■ THE TASK
Type out the data again, word for word and in full.

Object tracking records

-- Opening Marker --

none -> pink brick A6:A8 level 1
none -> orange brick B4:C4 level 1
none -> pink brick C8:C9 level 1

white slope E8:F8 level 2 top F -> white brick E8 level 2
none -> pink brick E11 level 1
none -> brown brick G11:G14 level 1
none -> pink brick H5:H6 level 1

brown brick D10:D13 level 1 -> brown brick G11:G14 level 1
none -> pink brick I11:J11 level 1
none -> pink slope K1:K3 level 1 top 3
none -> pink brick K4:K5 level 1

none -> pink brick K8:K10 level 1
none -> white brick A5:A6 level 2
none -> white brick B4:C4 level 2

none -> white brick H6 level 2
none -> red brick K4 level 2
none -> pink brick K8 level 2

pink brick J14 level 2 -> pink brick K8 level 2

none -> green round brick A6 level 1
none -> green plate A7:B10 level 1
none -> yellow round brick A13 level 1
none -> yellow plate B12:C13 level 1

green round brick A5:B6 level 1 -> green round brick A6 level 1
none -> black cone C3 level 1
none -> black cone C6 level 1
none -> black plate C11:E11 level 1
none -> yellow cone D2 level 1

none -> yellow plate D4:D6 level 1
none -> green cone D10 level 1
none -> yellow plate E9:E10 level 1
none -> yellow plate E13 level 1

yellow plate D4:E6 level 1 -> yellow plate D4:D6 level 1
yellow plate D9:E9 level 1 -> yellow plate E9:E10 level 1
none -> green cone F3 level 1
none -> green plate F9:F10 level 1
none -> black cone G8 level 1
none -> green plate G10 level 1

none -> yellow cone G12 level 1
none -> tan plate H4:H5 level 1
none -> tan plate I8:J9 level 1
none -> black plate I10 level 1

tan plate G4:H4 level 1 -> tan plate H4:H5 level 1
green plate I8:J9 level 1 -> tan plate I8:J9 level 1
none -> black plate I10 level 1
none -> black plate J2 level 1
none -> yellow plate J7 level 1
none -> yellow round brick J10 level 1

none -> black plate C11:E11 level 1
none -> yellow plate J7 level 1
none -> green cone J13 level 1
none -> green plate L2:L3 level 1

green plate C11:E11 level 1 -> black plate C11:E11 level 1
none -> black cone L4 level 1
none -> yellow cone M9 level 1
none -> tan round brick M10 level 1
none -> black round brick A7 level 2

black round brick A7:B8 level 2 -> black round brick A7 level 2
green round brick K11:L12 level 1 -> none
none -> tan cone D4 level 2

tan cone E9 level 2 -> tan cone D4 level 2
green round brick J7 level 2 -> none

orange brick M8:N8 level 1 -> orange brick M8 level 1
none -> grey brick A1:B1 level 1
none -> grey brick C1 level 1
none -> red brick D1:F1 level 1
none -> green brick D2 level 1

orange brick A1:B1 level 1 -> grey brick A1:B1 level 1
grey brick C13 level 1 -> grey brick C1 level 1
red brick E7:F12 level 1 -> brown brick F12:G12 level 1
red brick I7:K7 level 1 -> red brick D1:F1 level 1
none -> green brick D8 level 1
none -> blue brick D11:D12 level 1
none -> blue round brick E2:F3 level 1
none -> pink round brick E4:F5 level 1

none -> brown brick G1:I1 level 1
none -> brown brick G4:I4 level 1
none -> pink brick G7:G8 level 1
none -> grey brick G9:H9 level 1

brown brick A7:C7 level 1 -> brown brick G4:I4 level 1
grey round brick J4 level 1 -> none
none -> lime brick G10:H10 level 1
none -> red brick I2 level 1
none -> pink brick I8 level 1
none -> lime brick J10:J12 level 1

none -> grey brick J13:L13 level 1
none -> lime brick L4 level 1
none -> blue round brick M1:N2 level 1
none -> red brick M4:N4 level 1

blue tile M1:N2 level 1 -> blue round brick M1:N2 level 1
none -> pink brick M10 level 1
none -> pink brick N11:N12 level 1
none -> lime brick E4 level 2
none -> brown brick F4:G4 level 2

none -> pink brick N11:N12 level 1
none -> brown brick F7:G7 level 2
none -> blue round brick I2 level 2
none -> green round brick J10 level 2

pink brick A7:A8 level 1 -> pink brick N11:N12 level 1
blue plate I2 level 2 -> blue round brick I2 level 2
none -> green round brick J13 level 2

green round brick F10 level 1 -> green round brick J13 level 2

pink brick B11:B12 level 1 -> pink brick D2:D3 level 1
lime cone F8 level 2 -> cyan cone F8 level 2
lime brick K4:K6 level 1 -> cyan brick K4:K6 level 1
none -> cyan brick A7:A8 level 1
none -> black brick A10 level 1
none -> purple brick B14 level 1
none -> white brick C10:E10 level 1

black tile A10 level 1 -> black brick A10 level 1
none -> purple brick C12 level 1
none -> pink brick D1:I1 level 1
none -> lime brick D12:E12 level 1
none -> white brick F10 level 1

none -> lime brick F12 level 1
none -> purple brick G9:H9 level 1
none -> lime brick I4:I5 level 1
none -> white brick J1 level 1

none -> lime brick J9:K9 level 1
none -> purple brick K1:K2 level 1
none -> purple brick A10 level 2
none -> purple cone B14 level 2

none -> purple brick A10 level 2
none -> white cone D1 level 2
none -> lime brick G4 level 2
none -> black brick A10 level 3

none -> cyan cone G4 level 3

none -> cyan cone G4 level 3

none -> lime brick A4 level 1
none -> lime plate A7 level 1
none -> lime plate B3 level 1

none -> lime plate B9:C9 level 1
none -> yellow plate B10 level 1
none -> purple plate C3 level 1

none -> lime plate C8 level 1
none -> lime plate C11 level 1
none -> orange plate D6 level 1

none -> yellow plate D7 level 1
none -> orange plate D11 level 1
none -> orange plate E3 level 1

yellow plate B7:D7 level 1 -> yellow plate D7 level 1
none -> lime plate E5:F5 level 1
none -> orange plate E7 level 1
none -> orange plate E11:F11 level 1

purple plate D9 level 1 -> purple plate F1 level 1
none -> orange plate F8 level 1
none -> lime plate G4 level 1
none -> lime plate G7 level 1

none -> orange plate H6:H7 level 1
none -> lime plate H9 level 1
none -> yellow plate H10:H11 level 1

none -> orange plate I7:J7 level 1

-- Closing Marker --

■ ANSWER BELOW
none -> pink brick A6:A8 level 1
none -> orange brick B4:C4 level 1
none -> pink brick C8:C9 level 1

white slope E8:F8 level 2 top F -> white brick E8 level 2
none -> pink brick E11 level 1
none -> brown brick G11:G14 level 1
none -> pink brick H5:H6 level 1

brown brick D10:D13 level 1 -> brown brick G11:G14 level 1
none -> pink brick I11:J11 level 1
none -> pink slope K1:K3 level 1 top 3
none -> pink brick K4:K5 level 1

none -> pink brick K8:K10 level 1
none -> white brick A5:A6 level 2
none -> white brick B4:C4 level 2

none -> white brick H6 level 2
none -> red brick K4 level 2
none -> pink brick K8 level 2

pink brick J14 level 2 -> pink brick K8 level 2

none -> green round brick A6 level 1
none -> green plate A7:B10 level 1
none -> yellow round brick A13 level 1
none -> yellow plate B12:C13 level 1

green round brick A5:B6 level 1 -> green round brick A6 level 1
none -> black cone C3 level 1
none -> black cone C6 level 1
none -> black plate C11:E11 level 1
none -> yellow cone D2 level 1

none -> yellow plate D4:D6 level 1
none -> green cone D10 level 1
none -> yellow plate E9:E10 level 1
none -> yellow plate E13 level 1

yellow plate D4:E6 level 1 -> yellow plate D4:D6 level 1
yellow plate D9:E9 level 1 -> yellow plate E9:E10 level 1
none -> green cone F3 level 1
none -> green plate F9:F10 level 1
none -> black cone G8 level 1
none -> green plate G10 level 1

none -> yellow cone G12 level 1
none -> tan plate H4:H5 level 1
none -> tan plate I8:J9 level 1
none -> black plate I10 level 1

tan plate G4:H4 level 1 -> tan plate H4:H5 level 1
green plate I8:J9 level 1 -> tan plate I8:J9 level 1
none -> black plate I10 level 1
none -> black plate J2 level 1
none -> yellow plate J7 level 1
none -> yellow round brick J10 level 1

none -> black plate C11:E11 level 1
none -> yellow plate J7 level 1
none -> green cone J13 level 1
none -> green plate L2:L3 level 1

green plate C11:E11 level 1 -> black plate C11:E11 level 1
none -> black cone L4 level 1
none -> yellow cone M9 level 1
none -> tan round brick M10 level 1
none -> black round brick A7 level 2

black round brick A7:B8 level 2 -> black round brick A7 level 2
green round brick K11:L12 level 1 -> none
none -> tan cone D4 level 2

tan cone E9 level 2 -> tan cone D4 level 2
green round brick J7 level 2 -> none

orange brick M8:N8 level 1 -> orange brick M8 level 1
none -> grey brick A1:B1 level 1
none -> grey brick C1 level 1
none -> red brick D1:F1 level 1
none -> green brick D2 level 1

orange brick A1:B1 level 1 -> grey brick A1:B1 level 1
grey brick C13 level 1 -> grey brick C1 level 1
red brick E7:F12 level 1 -> brown brick F12:G12 level 1
red brick I7:K7 level 1 -> red brick D1:F1 level 1
none -> green brick D8 level 1
none -> blue brick D11:D12 level 1
none -> blue round brick E2:F3 level 1
none -> pink round brick E4:F5 level 1

none -> brown brick G1:I1 level 1
none -> brown brick G4:I4 level 1
none -> pink brick G7:G8 level 1
none -> grey brick G9:H9 level 1

brown brick A7:C7 level 1 -> brown brick G4:I4 level 1
grey round brick J4 level 1 -> none
none -> lime brick G10:H10 level 1
none -> red brick I2 level 1
none -> pink brick I8 level 1
none -> lime brick J10:J12 level 1

none -> grey brick J13:L13 level 1
none -> lime brick L4 level 1
none -> blue round brick M1:N2 level 1
none -> red brick M4:N4 level 1

blue tile M1:N2 level 1 -> blue round brick M1:N2 level 1
none -> pink brick M10 level 1
none -> pink brick N11:N12 level 1
none -> lime brick E4 level 2
none -> brown brick F4:G4 level 2

none -> pink brick N11:N12 level 1
none -> brown brick F7:G7 level 2
none -> blue round brick I2 level 2
none -> green round brick J10 level 2

pink brick A7:A8 level 1 -> pink brick N11:N12 level 1
blue plate I2 level 2 -> blue round brick I2 level 2
none -> green round brick J13 level 2

green round brick F10 level 1 -> green round brick J13 level 2

pink brick B11:B12 level 1 -> pink brick D2:D3 level 1
lime cone F8 level 2 -> cyan cone F8 level 2
lime brick K4:K6 level 1 -> cyan brick K4:K6 level 1
none -> cyan brick A7:A8 level 1
none -> black brick A10 level 1
none -> purple brick B14 level 1
none -> white brick C10:E10 level 1

black tile A10 level 1 -> black brick A10 level 1
none -> purple brick C12 level 1
none -> pink brick D1:I1 level 1
none -> lime brick D12:E12 level 1
none -> white brick F10 level 1

none -> lime brick F12 level 1
none -> purple brick G9:H9 level 1
none -> lime brick I4:I5 level 1
none -> white brick J1 level 1

none -> lime brick J9:K9 level 1
none -> purple brick K1:K2 level 1
none -> purple brick A10 level 2
none -> purple cone B14 level 2

none -> purple brick A10 level 2
none -> white cone D1 level 2
none -> lime brick G4 level 2
none -> black brick A10 level 3

none -> cyan cone G4 level 3

none -> cyan cone G4 level 3

none -> lime brick A4 level 1
none -> lime plate A7 level 1
none -> lime plate B3 level 1

none -> lime plate B9:C9 level 1
none -> yellow plate B10 level 1
none -> purple plate C3 level 1

none -> lime plate C8 level 1
none -> lime plate C11 level 1
none -> orange plate D6 level 1

none -> yellow plate D7 level 1
none -> orange plate D11 level 1
none -> orange plate E3 level 1

yellow plate B7:D7 level 1 -> yellow plate D7 level 1
none -> lime plate E5:F5 level 1
none -> orange plate E7 level 1
none -> orange plate E11:F11 level 1

purple plate D9 level 1 -> purple plate F1 level 1
none -> orange plate F8 level 1
none -> lime plate G4 level 1
none -> lime plate G7 level 1

none -> orange plate H6:H7 level 1
none -> lime plate H9 level 1
none -> yellow plate H10:H11 level 1

none -> orange plate I7:J7 level 1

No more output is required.